» **Task prompt**: Please gather every line in the entries below that contains the string "kern".

» **Dataset excerpt**:
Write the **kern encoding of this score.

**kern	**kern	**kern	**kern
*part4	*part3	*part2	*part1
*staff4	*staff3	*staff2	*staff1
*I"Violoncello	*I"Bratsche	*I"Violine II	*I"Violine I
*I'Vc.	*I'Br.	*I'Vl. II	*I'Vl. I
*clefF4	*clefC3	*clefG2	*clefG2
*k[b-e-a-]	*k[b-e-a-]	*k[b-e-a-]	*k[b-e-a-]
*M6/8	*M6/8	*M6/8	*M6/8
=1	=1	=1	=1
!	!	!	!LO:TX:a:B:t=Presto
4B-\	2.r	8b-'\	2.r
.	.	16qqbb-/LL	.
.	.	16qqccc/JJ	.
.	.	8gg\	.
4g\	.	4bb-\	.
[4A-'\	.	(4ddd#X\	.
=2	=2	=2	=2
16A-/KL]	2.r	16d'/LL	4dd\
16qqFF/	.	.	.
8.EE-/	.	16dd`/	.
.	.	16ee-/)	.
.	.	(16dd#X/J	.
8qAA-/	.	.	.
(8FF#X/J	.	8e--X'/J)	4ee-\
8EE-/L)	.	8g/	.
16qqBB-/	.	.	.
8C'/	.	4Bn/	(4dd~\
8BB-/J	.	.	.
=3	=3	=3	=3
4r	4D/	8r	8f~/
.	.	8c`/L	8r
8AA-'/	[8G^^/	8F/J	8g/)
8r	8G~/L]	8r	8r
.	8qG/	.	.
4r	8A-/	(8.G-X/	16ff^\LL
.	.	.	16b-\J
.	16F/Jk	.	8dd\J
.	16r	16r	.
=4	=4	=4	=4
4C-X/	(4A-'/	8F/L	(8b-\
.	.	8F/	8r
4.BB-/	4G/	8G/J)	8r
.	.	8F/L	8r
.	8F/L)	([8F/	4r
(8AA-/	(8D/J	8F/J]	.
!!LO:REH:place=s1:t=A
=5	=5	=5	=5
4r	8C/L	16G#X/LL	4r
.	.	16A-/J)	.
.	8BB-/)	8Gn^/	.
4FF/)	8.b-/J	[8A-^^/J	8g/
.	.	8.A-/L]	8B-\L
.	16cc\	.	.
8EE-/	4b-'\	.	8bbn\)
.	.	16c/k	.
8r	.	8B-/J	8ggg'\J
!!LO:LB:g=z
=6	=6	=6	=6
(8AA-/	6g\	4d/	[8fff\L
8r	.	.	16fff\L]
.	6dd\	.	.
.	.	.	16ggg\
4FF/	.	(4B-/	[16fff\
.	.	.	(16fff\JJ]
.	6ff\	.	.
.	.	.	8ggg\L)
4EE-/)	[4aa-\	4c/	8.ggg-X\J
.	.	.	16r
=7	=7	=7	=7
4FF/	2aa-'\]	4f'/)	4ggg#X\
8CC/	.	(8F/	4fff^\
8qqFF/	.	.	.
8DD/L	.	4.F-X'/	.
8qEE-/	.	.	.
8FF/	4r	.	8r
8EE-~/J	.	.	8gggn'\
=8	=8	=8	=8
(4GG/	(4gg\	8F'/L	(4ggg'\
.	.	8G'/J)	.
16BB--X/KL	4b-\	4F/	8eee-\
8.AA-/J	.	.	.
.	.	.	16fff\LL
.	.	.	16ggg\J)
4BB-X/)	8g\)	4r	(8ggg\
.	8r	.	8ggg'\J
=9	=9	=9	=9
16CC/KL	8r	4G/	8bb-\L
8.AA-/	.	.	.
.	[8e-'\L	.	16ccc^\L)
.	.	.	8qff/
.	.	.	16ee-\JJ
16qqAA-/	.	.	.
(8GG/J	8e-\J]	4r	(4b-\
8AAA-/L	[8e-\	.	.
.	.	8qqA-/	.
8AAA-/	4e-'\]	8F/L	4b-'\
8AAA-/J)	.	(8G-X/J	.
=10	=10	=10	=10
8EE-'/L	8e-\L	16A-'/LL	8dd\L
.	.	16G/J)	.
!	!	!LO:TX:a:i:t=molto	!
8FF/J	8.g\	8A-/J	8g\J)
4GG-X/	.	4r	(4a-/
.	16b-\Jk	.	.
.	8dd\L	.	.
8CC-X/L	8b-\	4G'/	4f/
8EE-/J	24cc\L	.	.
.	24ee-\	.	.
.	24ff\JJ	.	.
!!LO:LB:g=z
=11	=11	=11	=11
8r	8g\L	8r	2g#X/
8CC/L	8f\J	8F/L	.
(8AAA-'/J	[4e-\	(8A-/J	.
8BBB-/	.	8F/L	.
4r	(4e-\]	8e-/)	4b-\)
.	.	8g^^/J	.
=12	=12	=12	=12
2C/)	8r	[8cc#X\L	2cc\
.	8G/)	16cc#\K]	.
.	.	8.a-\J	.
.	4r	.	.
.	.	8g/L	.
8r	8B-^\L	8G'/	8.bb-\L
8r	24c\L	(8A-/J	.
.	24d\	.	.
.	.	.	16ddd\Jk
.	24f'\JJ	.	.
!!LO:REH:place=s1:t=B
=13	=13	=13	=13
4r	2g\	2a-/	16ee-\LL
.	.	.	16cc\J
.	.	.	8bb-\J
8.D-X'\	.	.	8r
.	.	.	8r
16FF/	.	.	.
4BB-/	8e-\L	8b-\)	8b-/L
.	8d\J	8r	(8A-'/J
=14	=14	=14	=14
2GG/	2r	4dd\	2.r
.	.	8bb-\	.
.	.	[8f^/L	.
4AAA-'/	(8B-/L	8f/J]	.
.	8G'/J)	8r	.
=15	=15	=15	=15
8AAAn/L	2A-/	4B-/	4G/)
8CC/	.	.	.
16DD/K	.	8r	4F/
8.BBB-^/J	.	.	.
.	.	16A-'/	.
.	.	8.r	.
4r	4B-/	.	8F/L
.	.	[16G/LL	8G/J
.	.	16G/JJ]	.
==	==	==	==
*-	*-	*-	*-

» **Exercise response**:
Write the **kern encoding of this score.
**kern	**kern	**kern	**kern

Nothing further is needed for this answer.